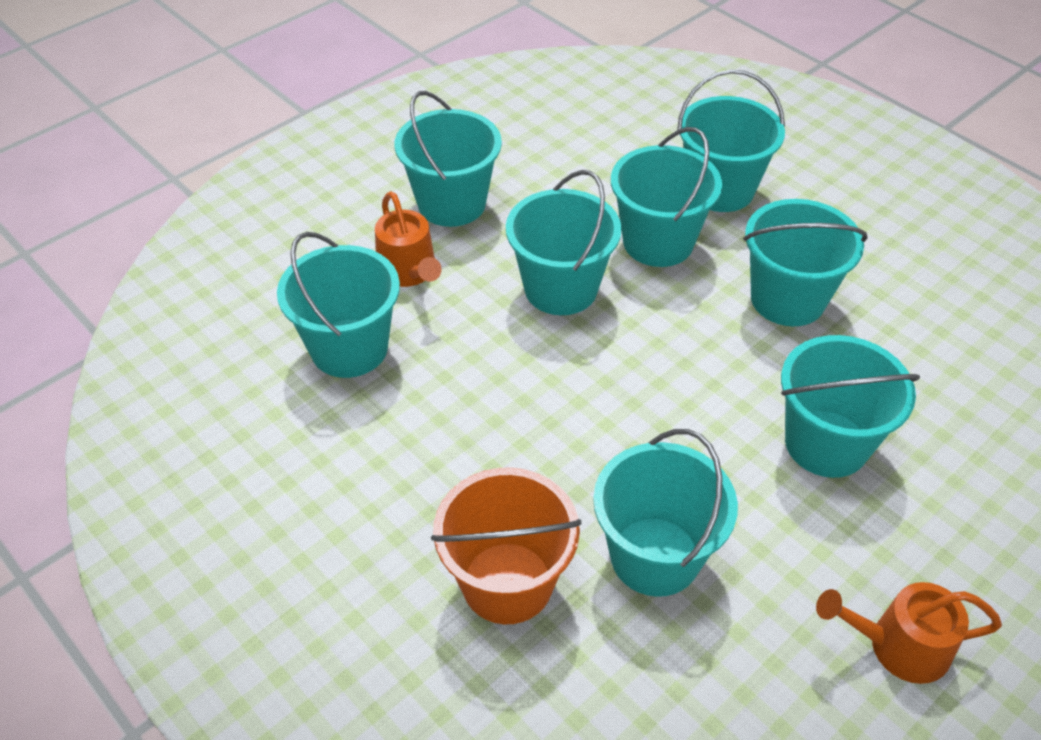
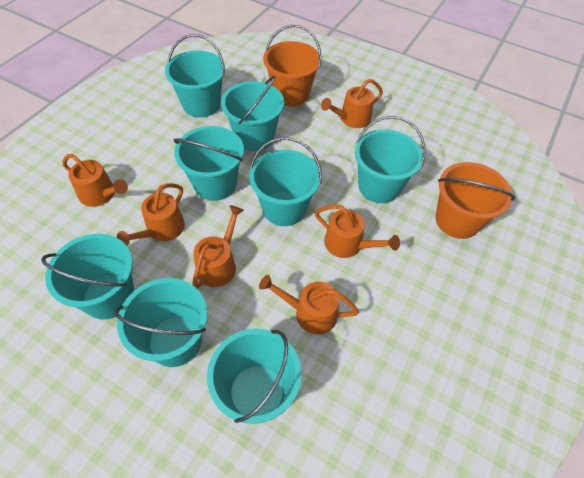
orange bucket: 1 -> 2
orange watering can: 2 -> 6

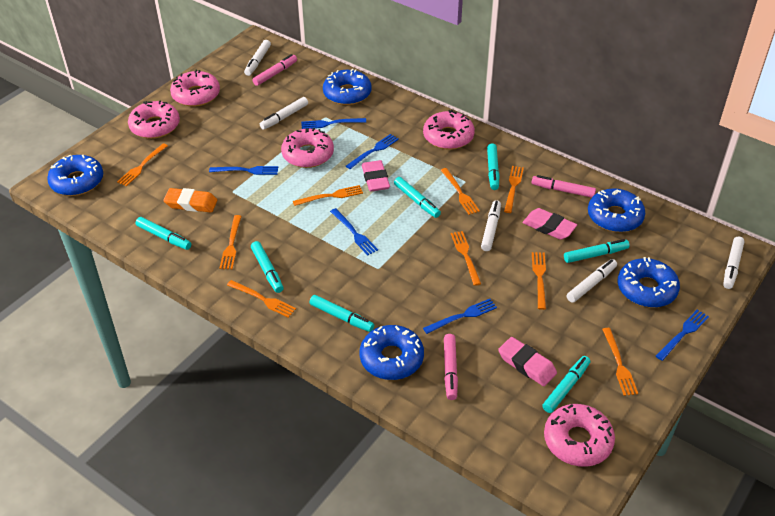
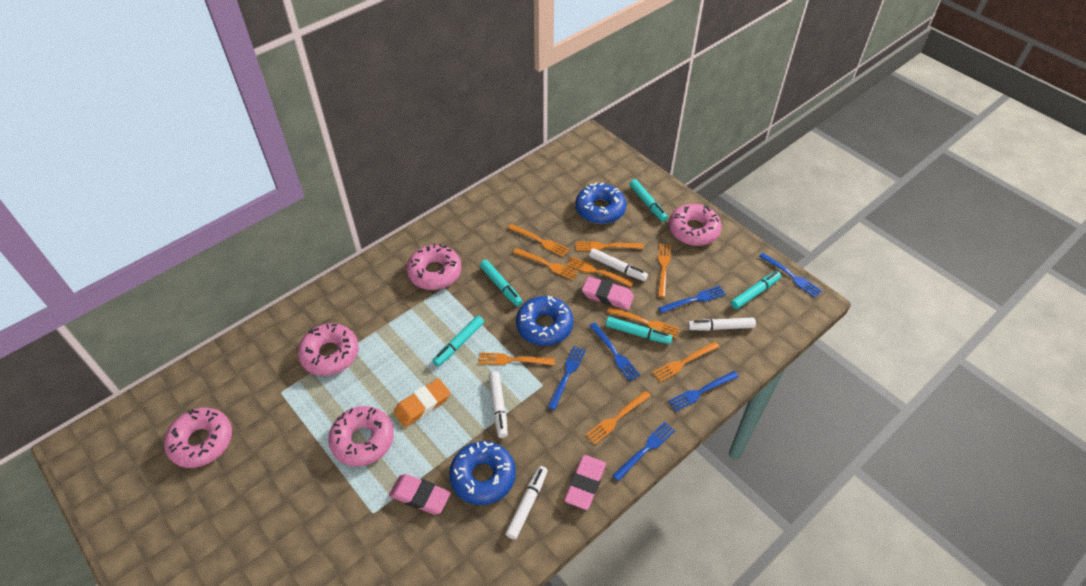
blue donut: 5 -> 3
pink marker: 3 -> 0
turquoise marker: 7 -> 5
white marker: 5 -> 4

·····

The lines that mention the word "orange" should be pulled from the records above.

**FINAL ANSWER:**
orange bucket: 1 -> 2
orange watering can: 2 -> 6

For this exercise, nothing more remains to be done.